_WORK TO BE COMPLETED_
The answer must consist of every line below containing "relocated".

_DATA PROVIDED_

════

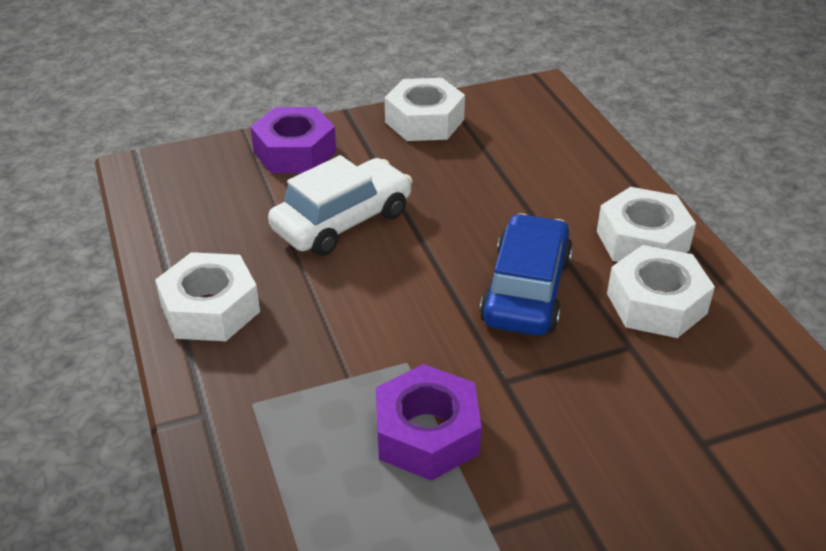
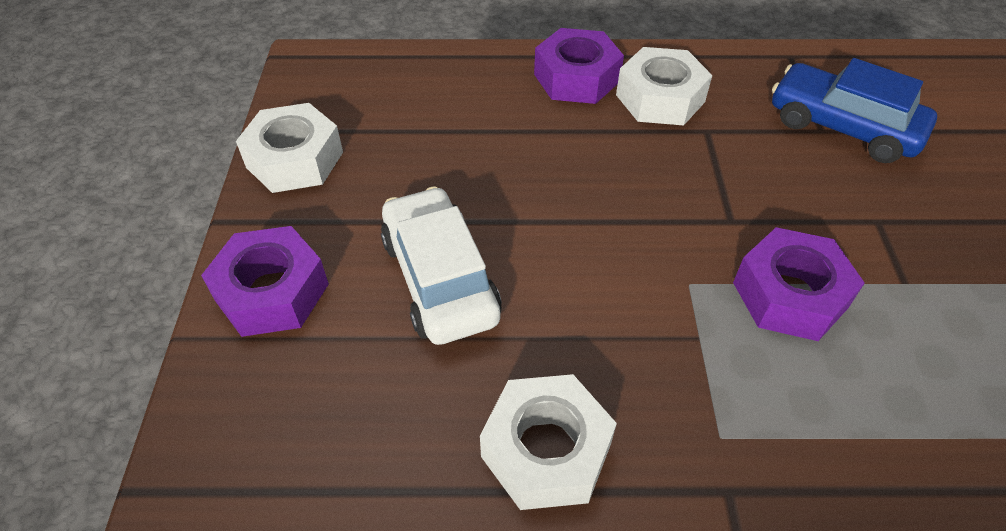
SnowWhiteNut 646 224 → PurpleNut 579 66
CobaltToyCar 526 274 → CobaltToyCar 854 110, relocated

════

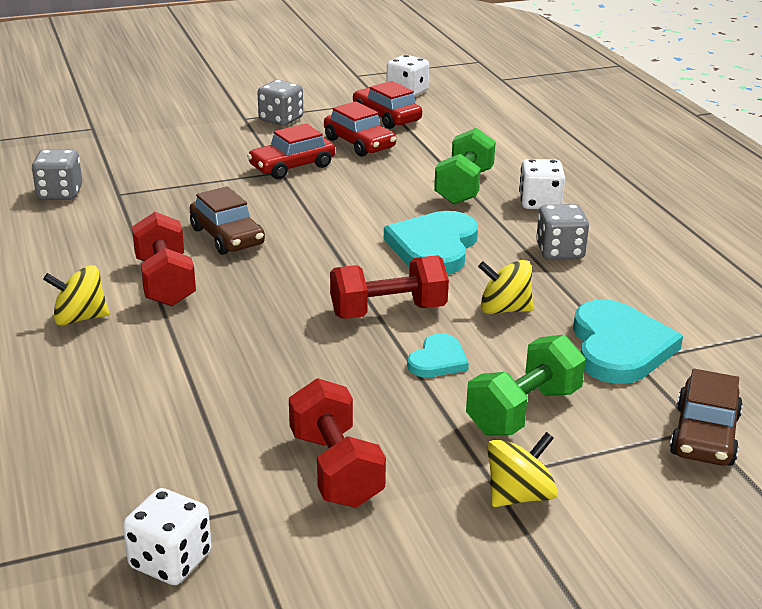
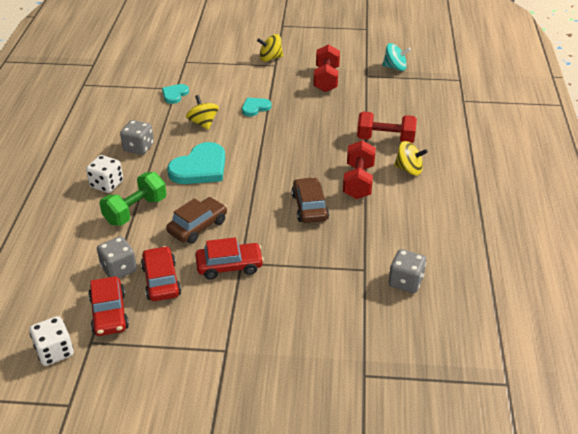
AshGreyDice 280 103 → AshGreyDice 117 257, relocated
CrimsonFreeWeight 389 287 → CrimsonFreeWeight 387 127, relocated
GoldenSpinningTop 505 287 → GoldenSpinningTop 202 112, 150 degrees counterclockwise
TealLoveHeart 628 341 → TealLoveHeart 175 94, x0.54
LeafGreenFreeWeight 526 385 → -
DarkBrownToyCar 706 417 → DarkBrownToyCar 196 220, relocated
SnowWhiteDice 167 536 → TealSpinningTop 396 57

════

_WRITTEN ANSWER_
CobaltToyCar 526 274 → CobaltToyCar 854 110, relocated
AshGreyDice 280 103 → AshGreyDice 117 257, relocated
CrimsonFreeWeight 389 287 → CrimsonFreeWeight 387 127, relocated
DarkBrownToyCar 706 417 → DarkBrownToyCar 196 220, relocated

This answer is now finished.